▸ **Material provided**:
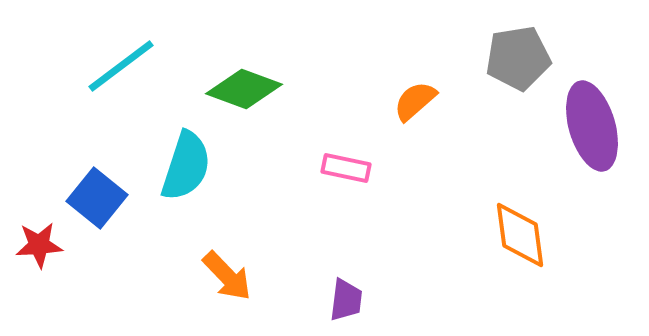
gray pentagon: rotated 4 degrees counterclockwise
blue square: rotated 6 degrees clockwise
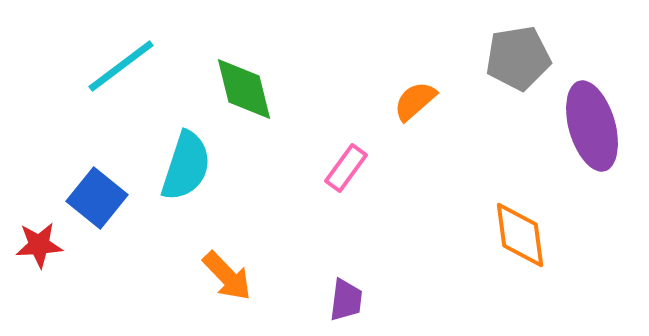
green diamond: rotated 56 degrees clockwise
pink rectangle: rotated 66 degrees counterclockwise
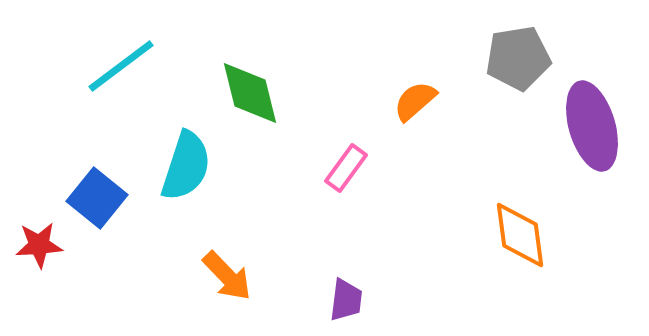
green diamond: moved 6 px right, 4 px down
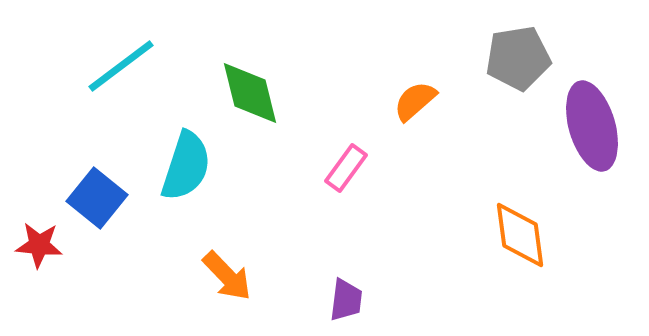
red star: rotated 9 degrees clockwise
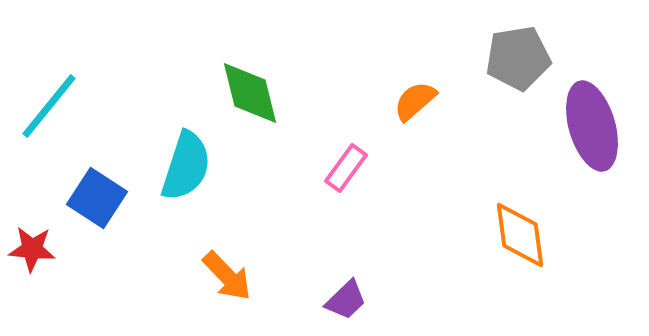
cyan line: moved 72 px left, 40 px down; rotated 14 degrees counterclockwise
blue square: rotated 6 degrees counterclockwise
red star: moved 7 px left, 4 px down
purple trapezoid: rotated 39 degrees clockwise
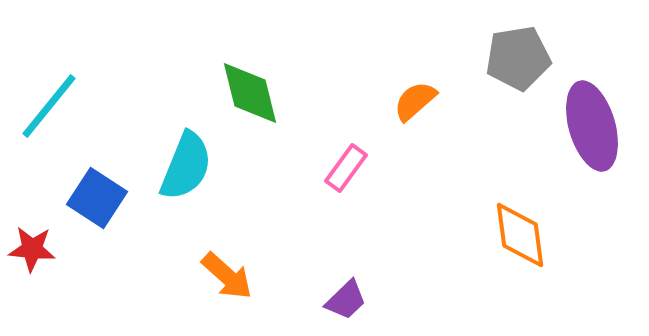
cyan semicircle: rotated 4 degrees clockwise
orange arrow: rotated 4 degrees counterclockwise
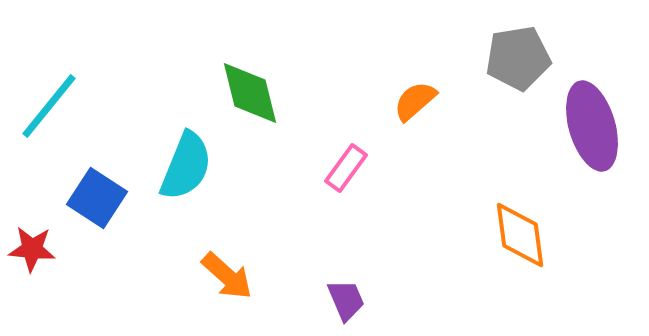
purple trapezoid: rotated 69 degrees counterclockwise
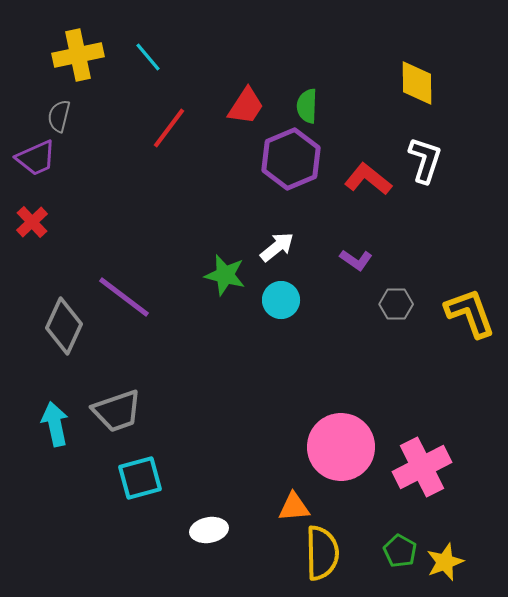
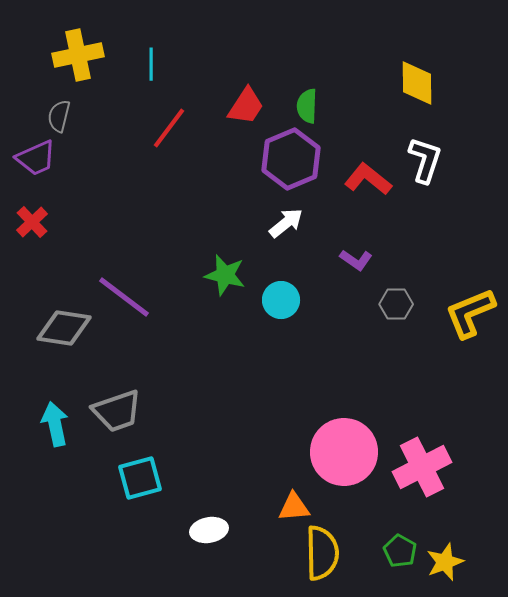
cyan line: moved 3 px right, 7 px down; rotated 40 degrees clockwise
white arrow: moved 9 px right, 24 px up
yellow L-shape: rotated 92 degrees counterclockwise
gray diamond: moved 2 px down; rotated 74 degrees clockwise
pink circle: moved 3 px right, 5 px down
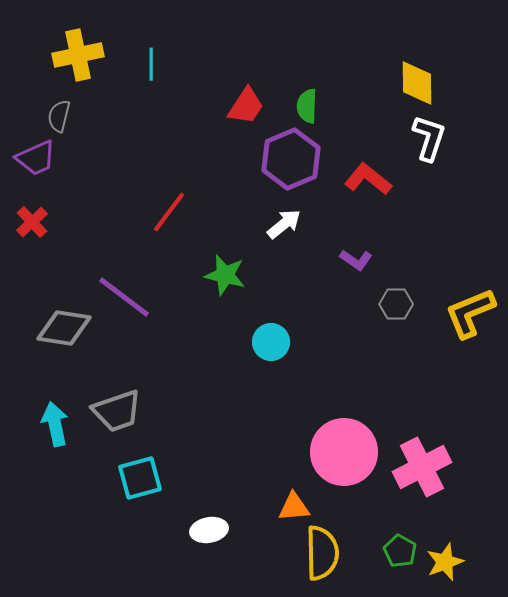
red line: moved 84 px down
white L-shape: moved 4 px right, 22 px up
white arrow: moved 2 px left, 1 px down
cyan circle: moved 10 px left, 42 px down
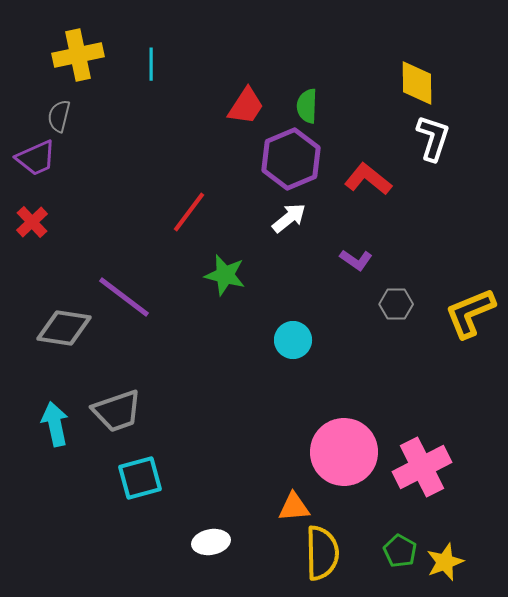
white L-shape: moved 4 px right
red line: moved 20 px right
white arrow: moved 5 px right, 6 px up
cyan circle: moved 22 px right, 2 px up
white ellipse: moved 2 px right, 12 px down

▸ **What is being asked**: Pull out each line of the records that contains the string "shape". Case counts, so match only that capitalization.

▸ **Final result**:
yellow L-shape: rotated 92 degrees counterclockwise
white L-shape: moved 4 px right, 22 px up
white L-shape: moved 4 px right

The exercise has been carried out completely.